▶ TO-DO ITEM
For every line in the data below that contains "yellow", copy the line.

===== TASK INPUT =====

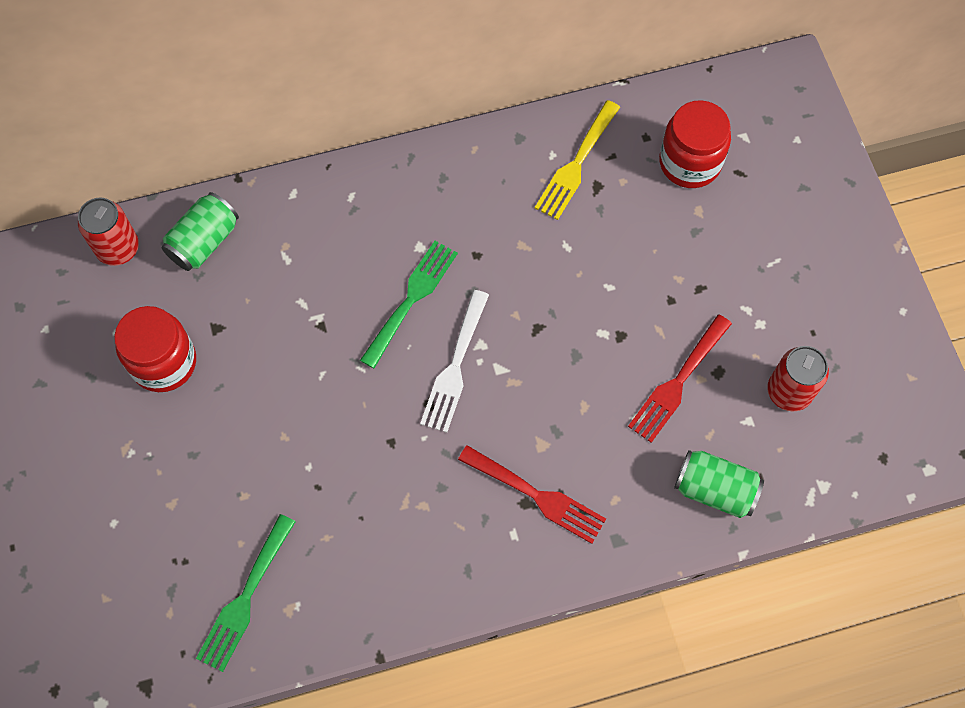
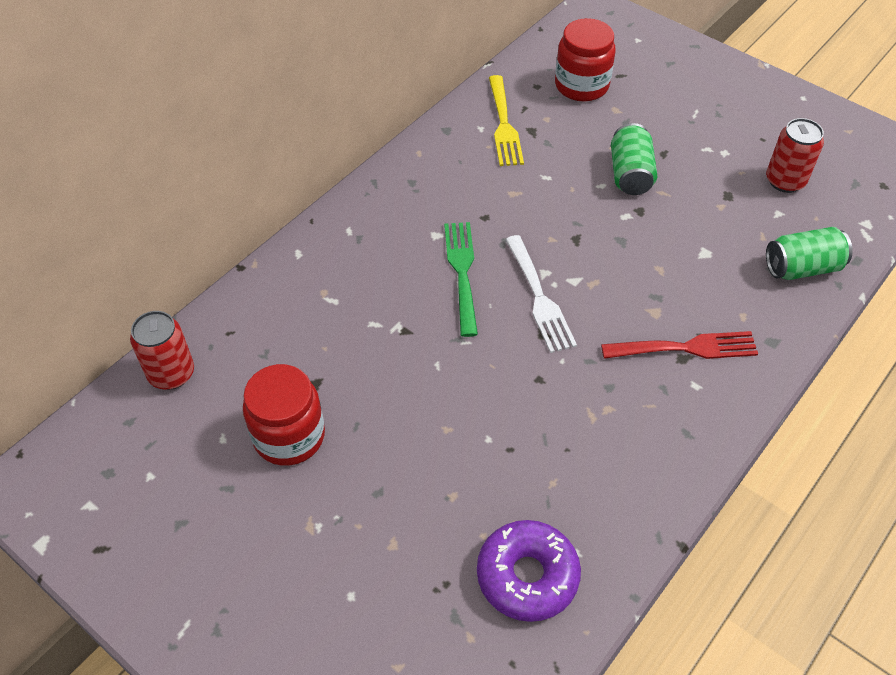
camera: 35 degrees left, 15 degrees down
(204, 242) = (249, 326): green can -> green can (630, 174)
(245, 597) = (527, 576): green fork -> purple donut
(678, 381) = (708, 216): red fork -> none

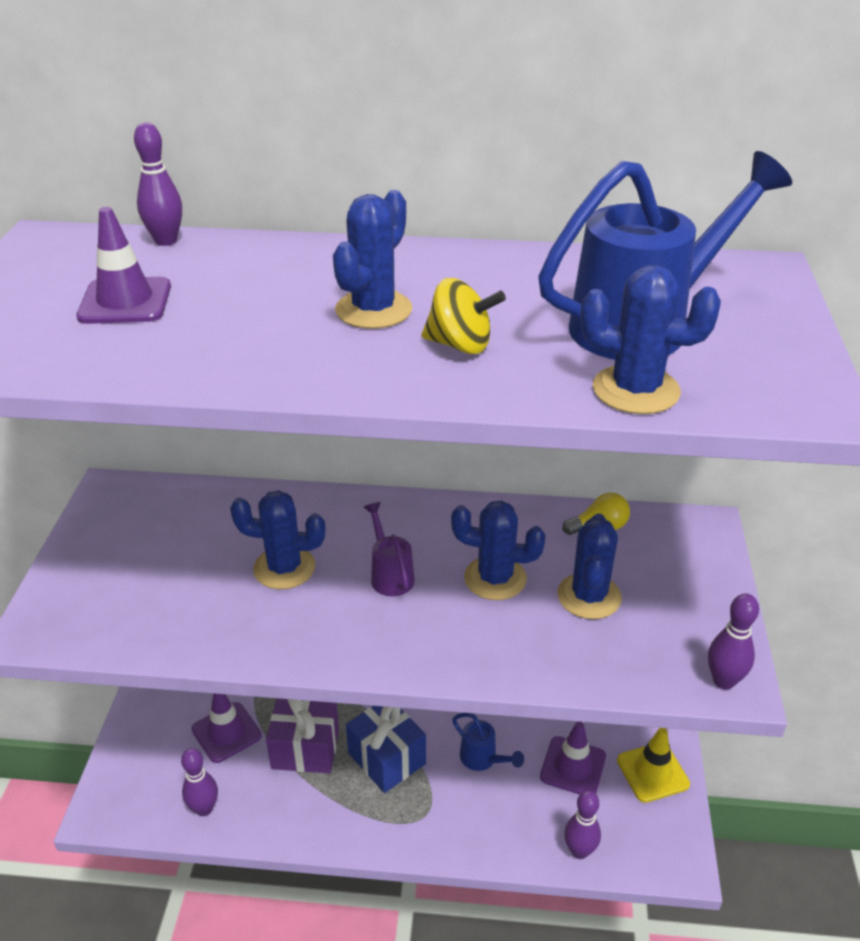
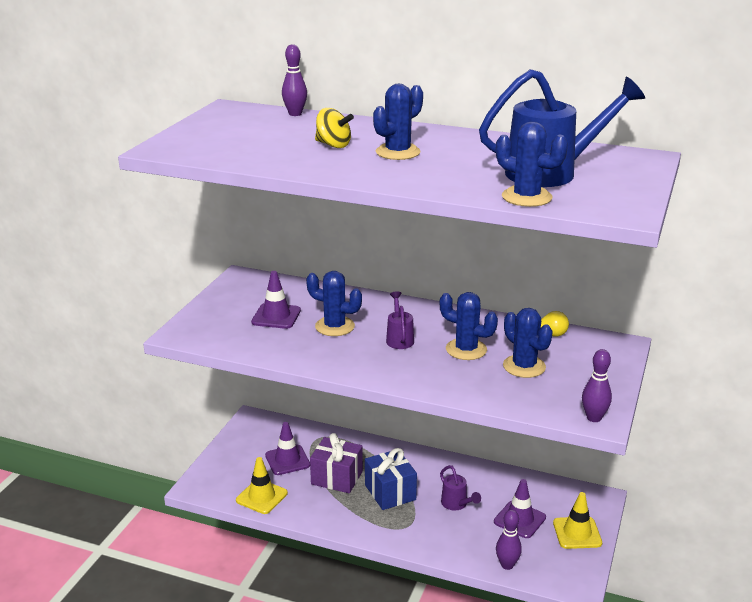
camera: 15 degrees right, 10 degrees down
(125, 301) = (263, 136): purple traffic cone -> purple traffic cone (276, 316)
(204, 808) = (261, 497): purple bowling pin -> yellow traffic cone
(460, 345) = (438, 170): yellow spinning top -> yellow spinning top (333, 145)
(483, 759) = (456, 504): blue watering can -> purple watering can
(589, 596) = (524, 366): blue cactus -> blue cactus turned 60 degrees counterclockwise

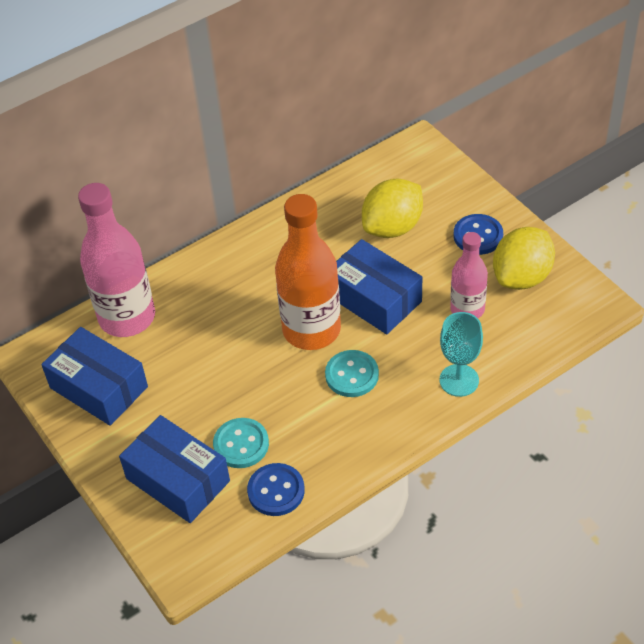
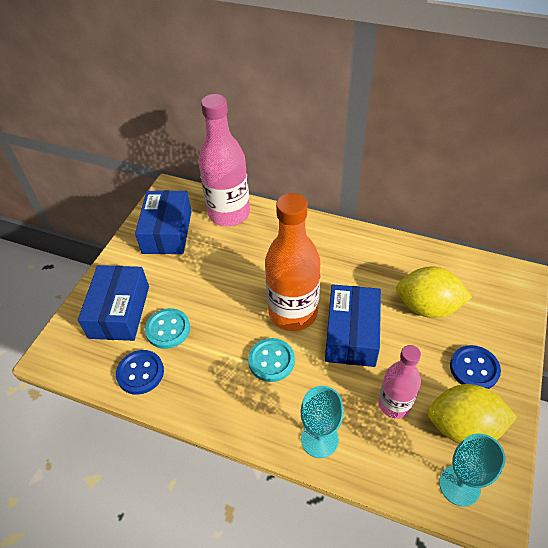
camera: 55 degrees right, 0 degrees up
(565, 310) = (459, 485): none -> turquoise goblet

=====

▶ FINAL ANSWER
(204, 808) = (261, 497): purple bowling pin -> yellow traffic cone
(460, 345) = (438, 170): yellow spinning top -> yellow spinning top (333, 145)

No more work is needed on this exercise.